<<<<

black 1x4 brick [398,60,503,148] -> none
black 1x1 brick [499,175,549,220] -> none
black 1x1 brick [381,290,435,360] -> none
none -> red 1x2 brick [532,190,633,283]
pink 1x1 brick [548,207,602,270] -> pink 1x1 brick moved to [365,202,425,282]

>>>>

- ABOUT THIS EXERCISE: Only the lines from the one containing "none -> red 1x2 brick [532,190,633,283]" to the end of the records should be repeated, exactly as they appear.

- WRITTEN SOLUTION:
none -> red 1x2 brick [532,190,633,283]
pink 1x1 brick [548,207,602,270] -> pink 1x1 brick moved to [365,202,425,282]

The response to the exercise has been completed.